• _WORK TO BE COMPLETED_
Retype exactly the stretch of lines that begins at the line containing "AUDIO1 pin BUSY: D4 -> D6" and ends at the last line of the data, with no other lines.

• _Difference listings_
++++++++++
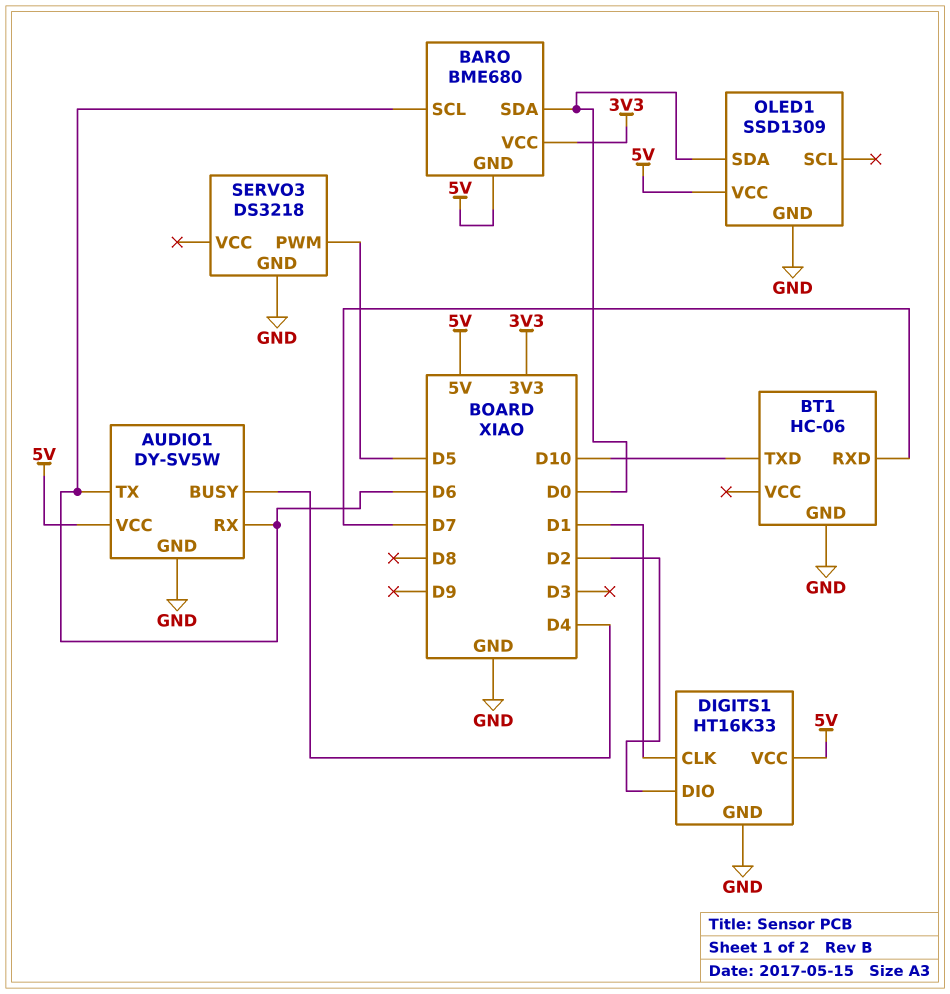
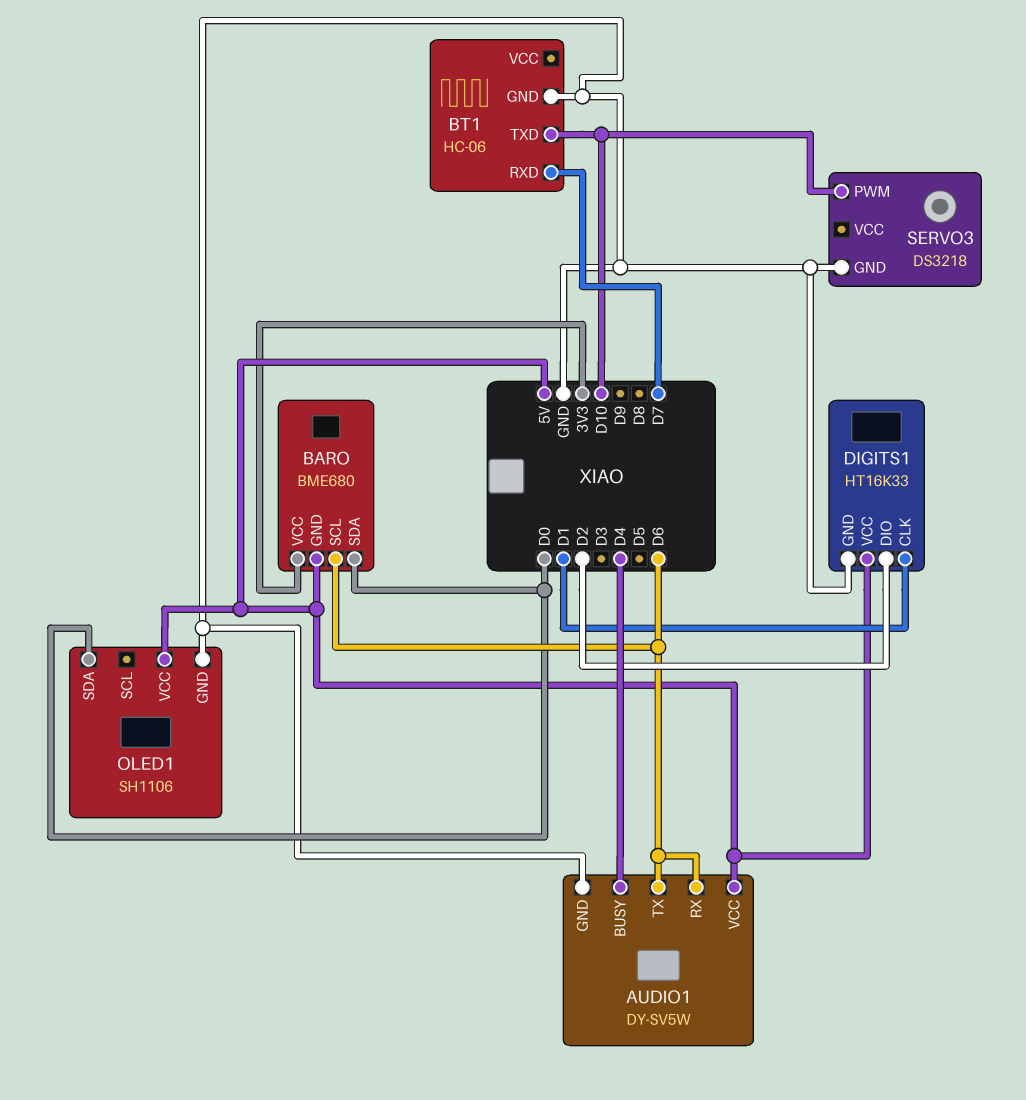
OLED1: SSD1309 -> SH1106
SERVO3 pin PWM: D5 -> D10

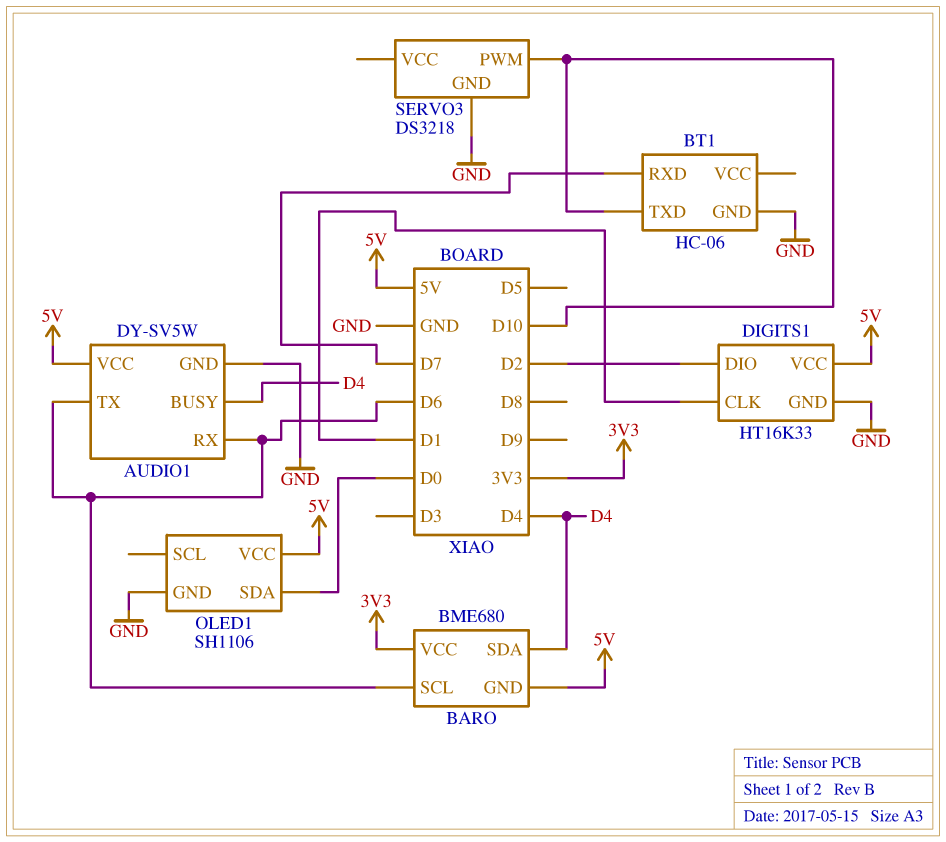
BARO pin SDA: D0 -> D4

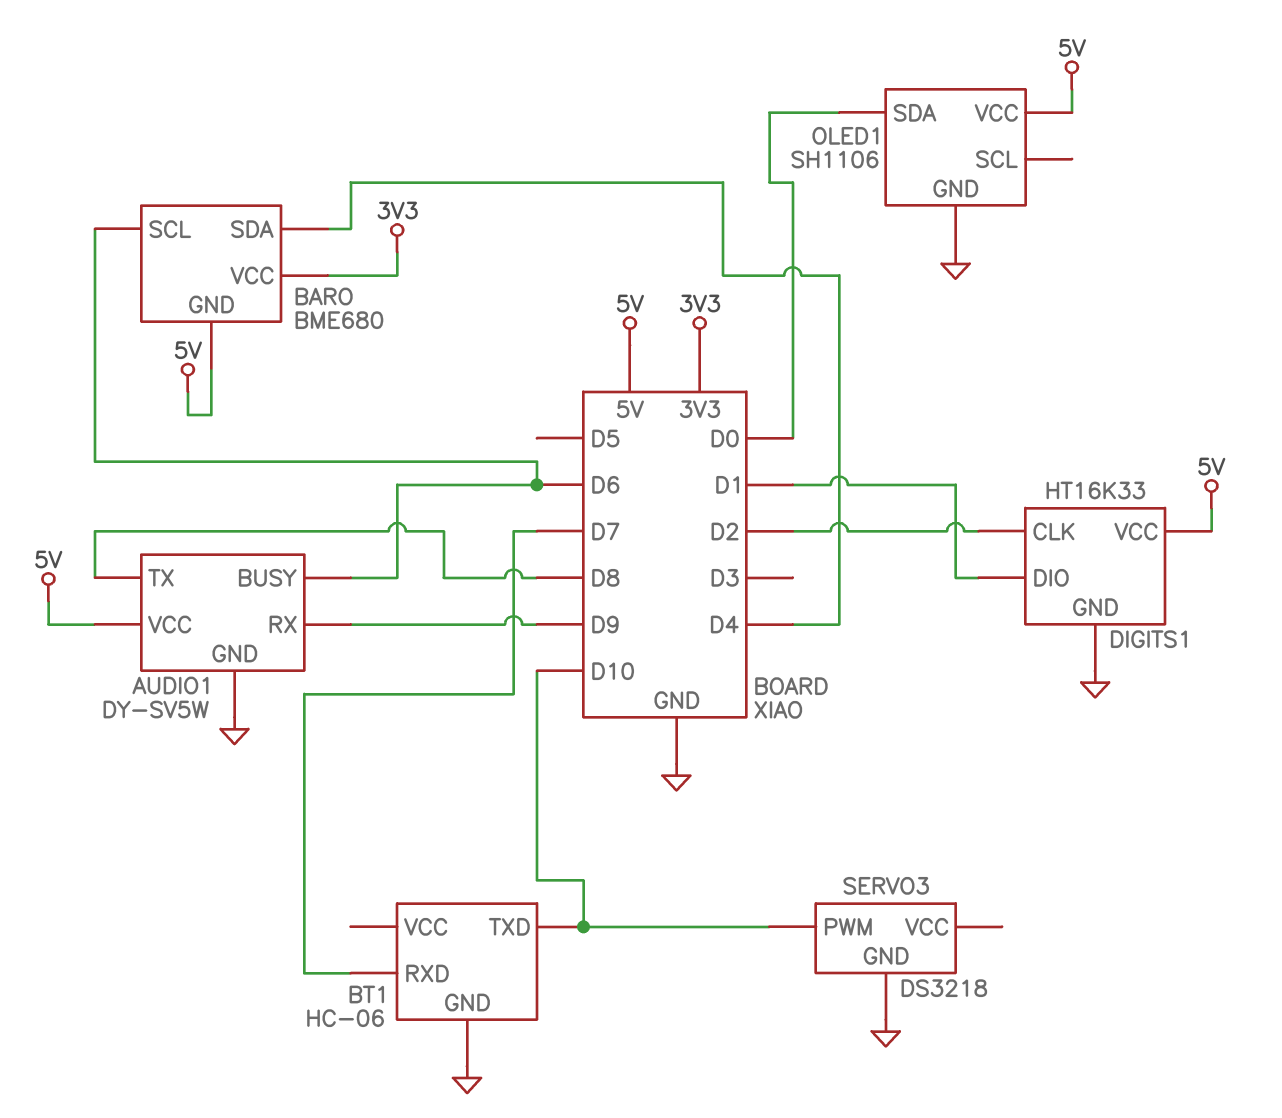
AUDIO1 pin BUSY: D4 -> D6
AUDIO1 pin RX: D6 -> D9
AUDIO1 pin TX: D6 -> D8
DIGITS1 pin CLK: D1 -> D2
DIGITS1 pin DIO: D2 -> D1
++++++++++
• _WRITTEN SOLUTION_
AUDIO1 pin BUSY: D4 -> D6
AUDIO1 pin RX: D6 -> D9
AUDIO1 pin TX: D6 -> D8
DIGITS1 pin CLK: D1 -> D2
DIGITS1 pin DIO: D2 -> D1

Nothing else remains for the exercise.